[Records from a collection]
--------------------------------
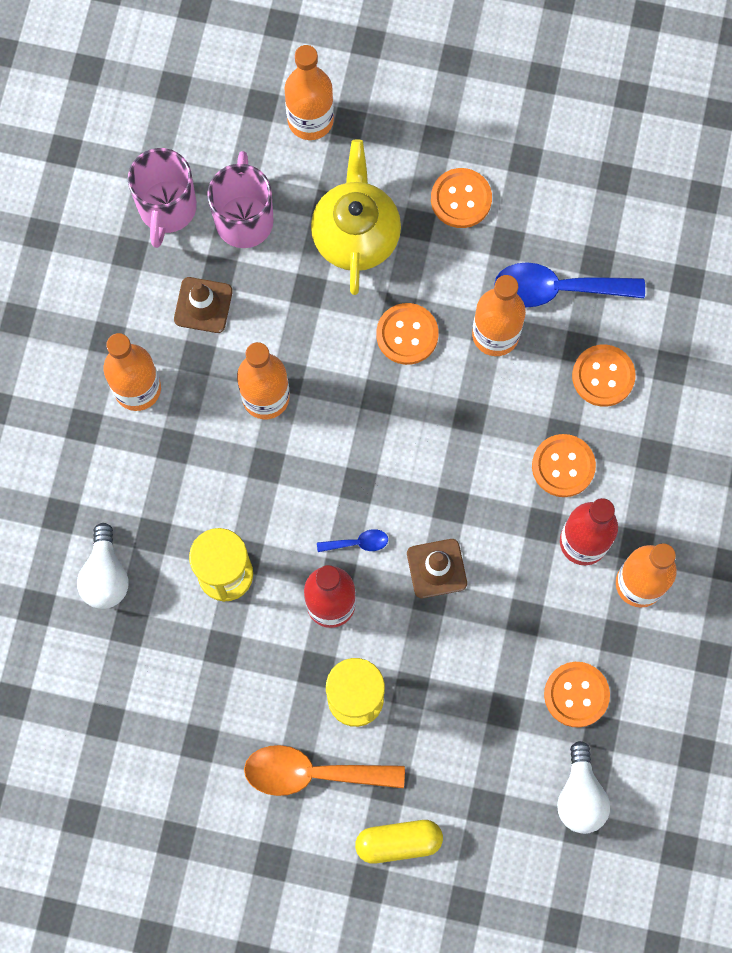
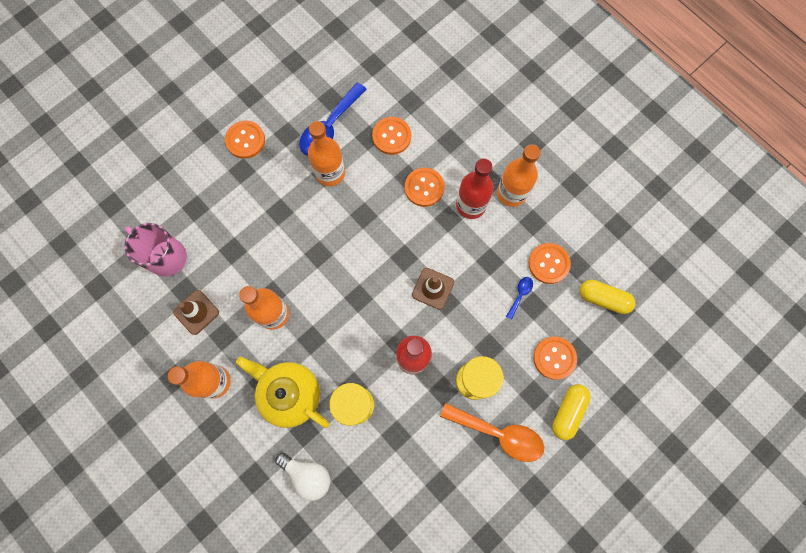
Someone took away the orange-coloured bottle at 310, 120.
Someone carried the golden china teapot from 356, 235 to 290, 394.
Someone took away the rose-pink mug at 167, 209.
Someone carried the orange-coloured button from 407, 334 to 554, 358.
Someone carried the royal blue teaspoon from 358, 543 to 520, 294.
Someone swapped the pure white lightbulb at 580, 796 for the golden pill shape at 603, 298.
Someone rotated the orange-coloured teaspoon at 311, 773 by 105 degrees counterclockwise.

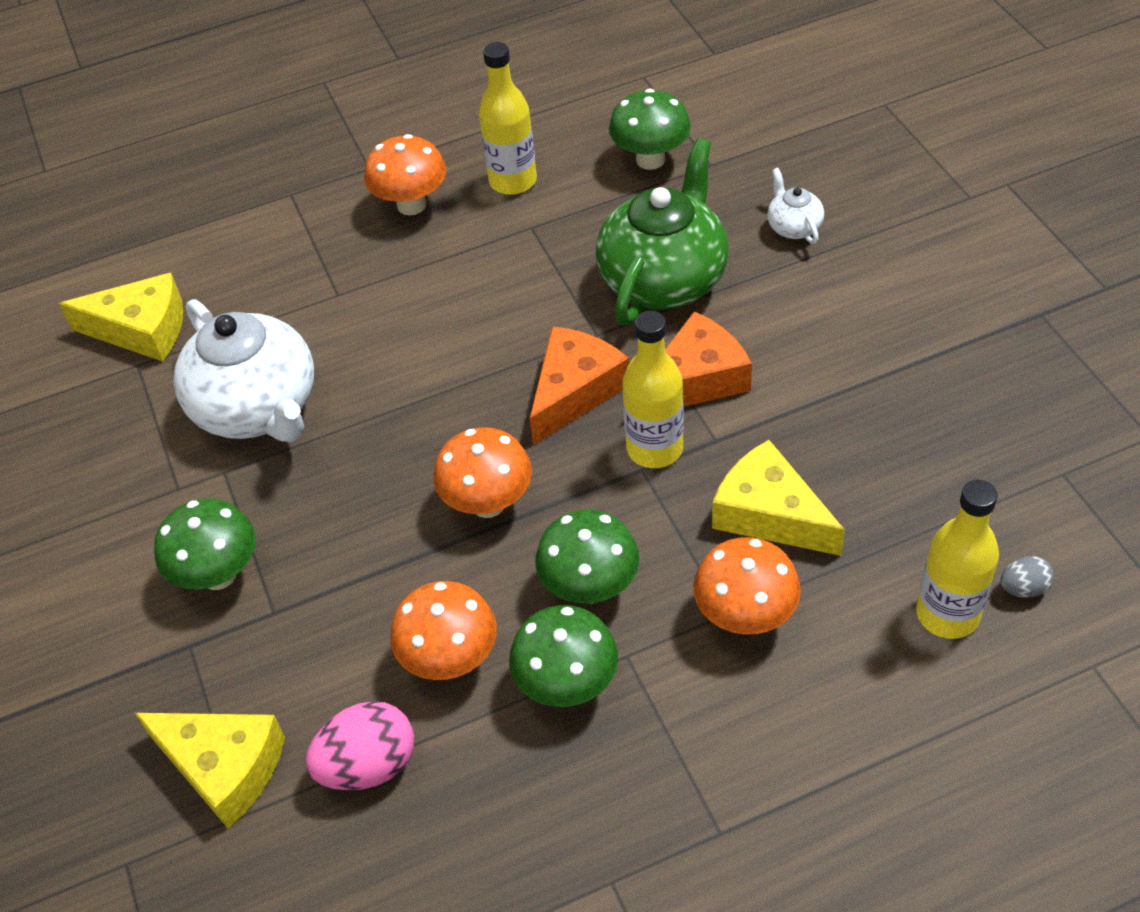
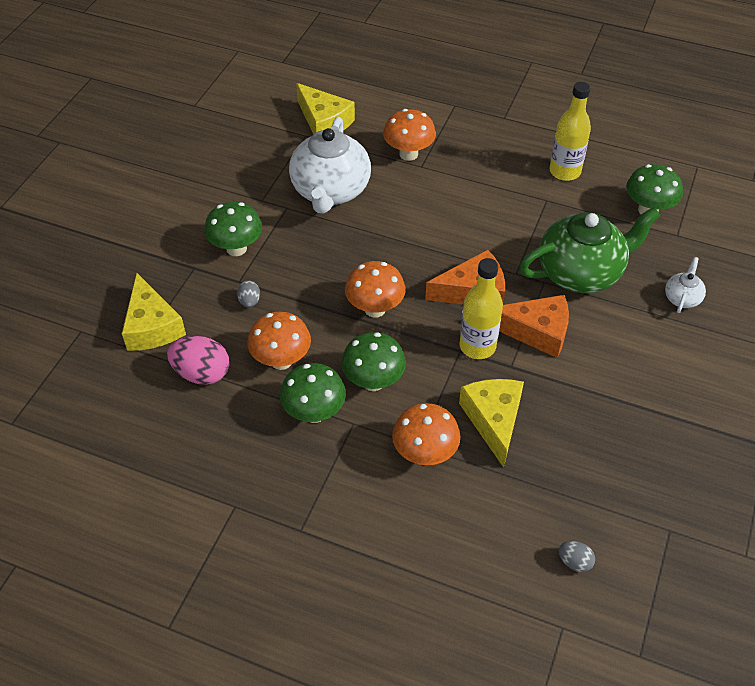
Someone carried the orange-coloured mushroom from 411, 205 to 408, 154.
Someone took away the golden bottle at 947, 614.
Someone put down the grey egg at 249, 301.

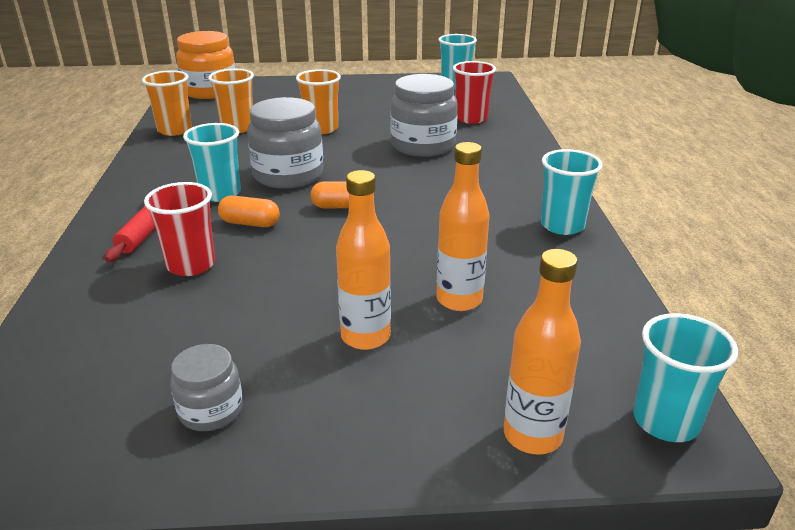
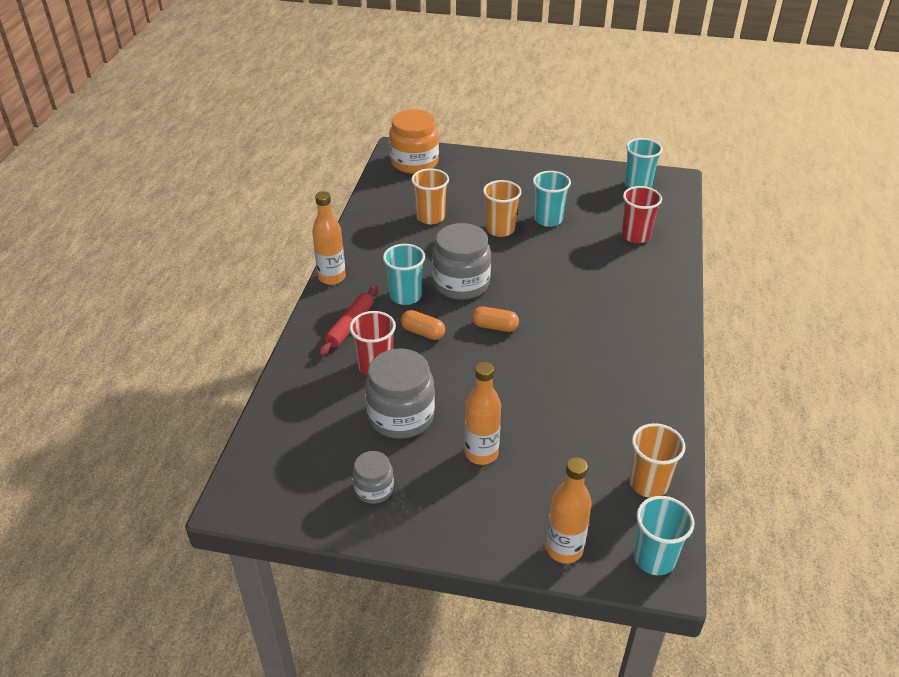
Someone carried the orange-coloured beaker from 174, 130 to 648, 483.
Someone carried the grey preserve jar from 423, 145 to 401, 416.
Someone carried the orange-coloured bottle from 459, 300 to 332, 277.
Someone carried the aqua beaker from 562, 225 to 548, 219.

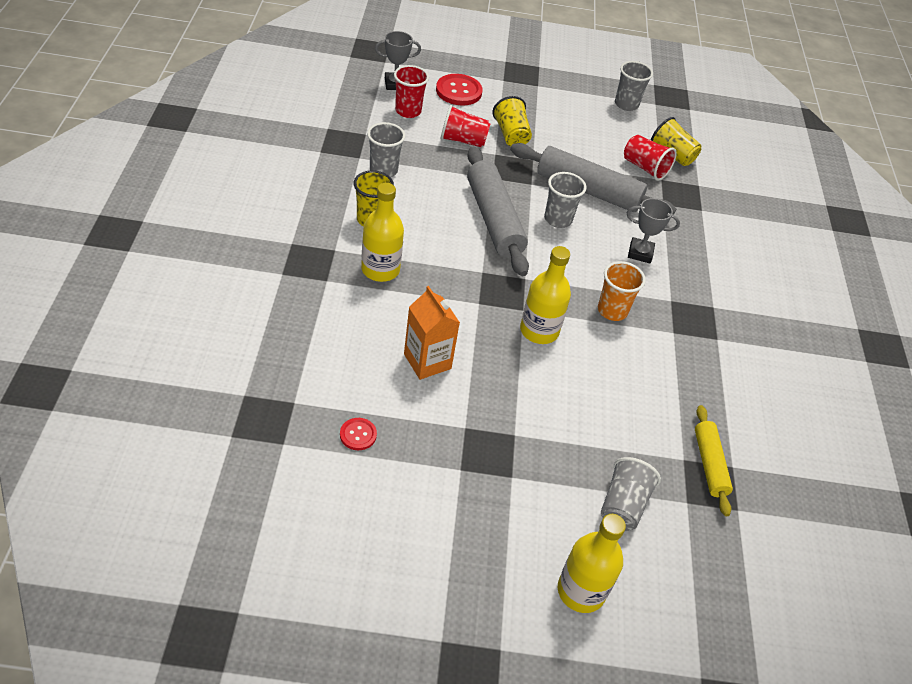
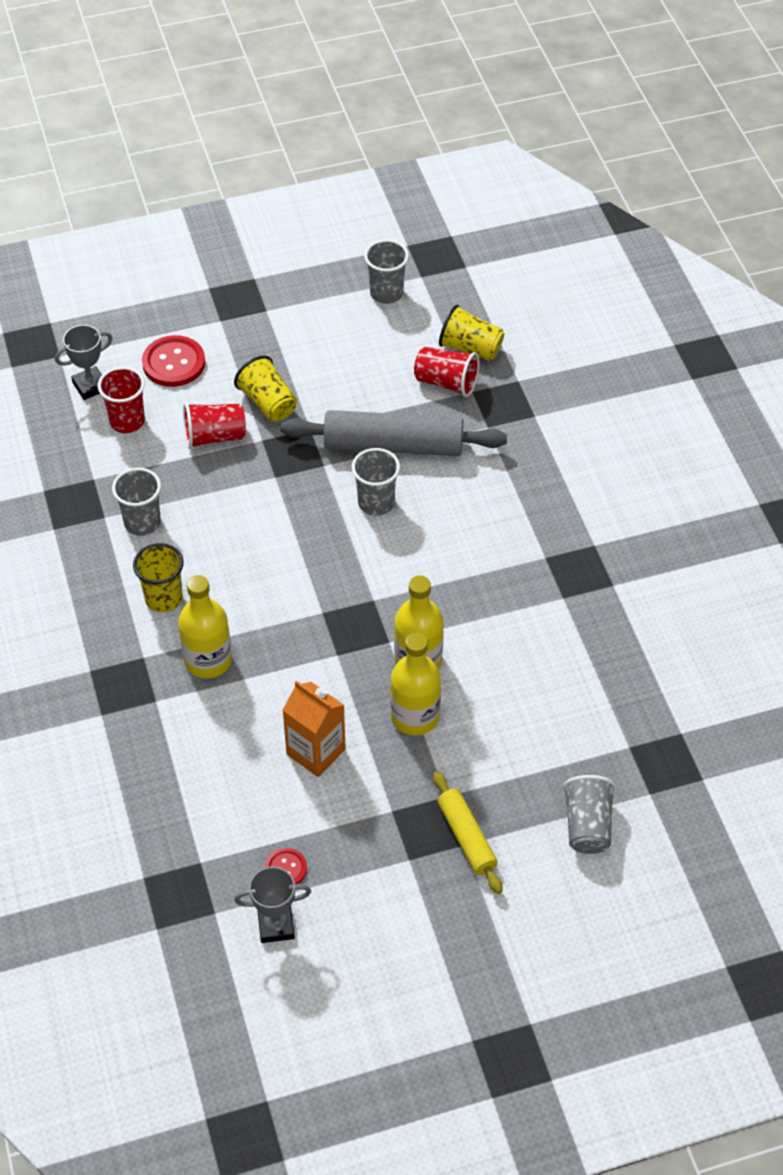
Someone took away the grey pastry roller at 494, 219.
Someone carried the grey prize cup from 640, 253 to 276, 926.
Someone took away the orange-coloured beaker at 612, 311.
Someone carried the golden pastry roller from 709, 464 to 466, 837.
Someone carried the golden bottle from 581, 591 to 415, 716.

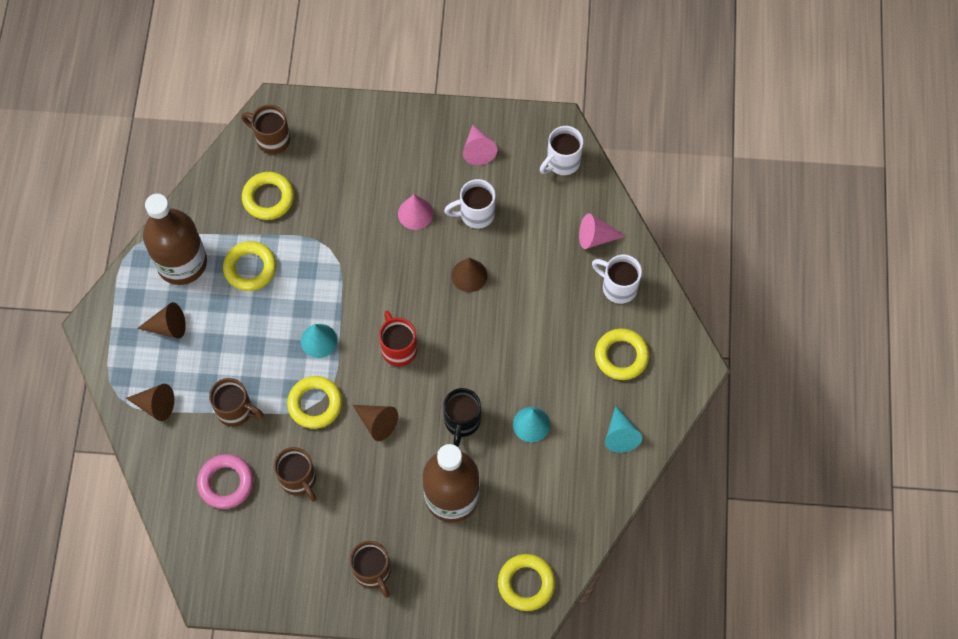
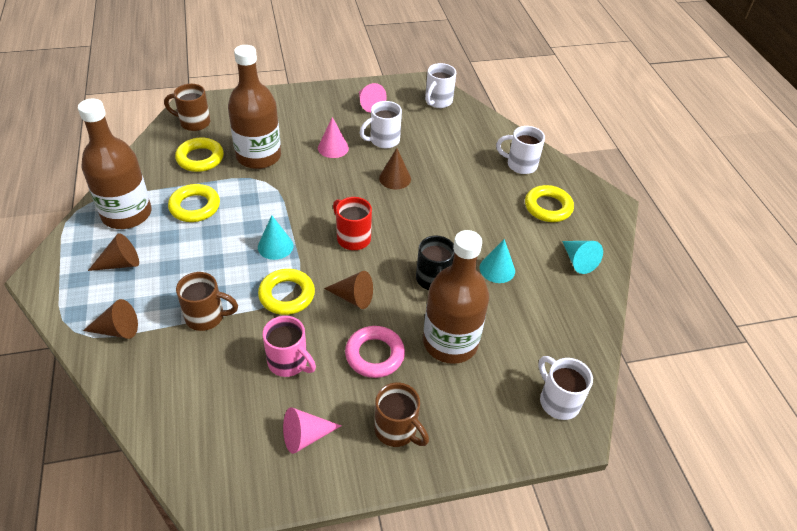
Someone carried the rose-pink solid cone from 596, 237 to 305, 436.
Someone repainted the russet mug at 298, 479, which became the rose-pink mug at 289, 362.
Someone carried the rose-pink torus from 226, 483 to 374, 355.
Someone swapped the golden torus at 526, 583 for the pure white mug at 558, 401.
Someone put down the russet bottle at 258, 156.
--------------------------------
■ WHAT IS BEING ASKED ■
Your output should be only the lines from the line with "Someone carried the golden china" through the end of the data, exactly as they stand, and no pictures.

■ SOLUTION FOR THIS TASK ■
Someone carried the golden china teapot from 356, 235 to 290, 394.
Someone took away the rose-pink mug at 167, 209.
Someone carried the orange-coloured button from 407, 334 to 554, 358.
Someone carried the royal blue teaspoon from 358, 543 to 520, 294.
Someone swapped the pure white lightbulb at 580, 796 for the golden pill shape at 603, 298.
Someone rotated the orange-coloured teaspoon at 311, 773 by 105 degrees counterclockwise.

Someone carried the orange-coloured mushroom from 411, 205 to 408, 154.
Someone took away the golden bottle at 947, 614.
Someone put down the grey egg at 249, 301.

Someone carried the orange-coloured beaker from 174, 130 to 648, 483.
Someone carried the grey preserve jar from 423, 145 to 401, 416.
Someone carried the orange-coloured bottle from 459, 300 to 332, 277.
Someone carried the aqua beaker from 562, 225 to 548, 219.

Someone took away the grey pastry roller at 494, 219.
Someone carried the grey prize cup from 640, 253 to 276, 926.
Someone took away the orange-coloured beaker at 612, 311.
Someone carried the golden pastry roller from 709, 464 to 466, 837.
Someone carried the golden bottle from 581, 591 to 415, 716.

Someone carried the rose-pink solid cone from 596, 237 to 305, 436.
Someone repainted the russet mug at 298, 479, which became the rose-pink mug at 289, 362.
Someone carried the rose-pink torus from 226, 483 to 374, 355.
Someone swapped the golden torus at 526, 583 for the pure white mug at 558, 401.
Someone put down the russet bottle at 258, 156.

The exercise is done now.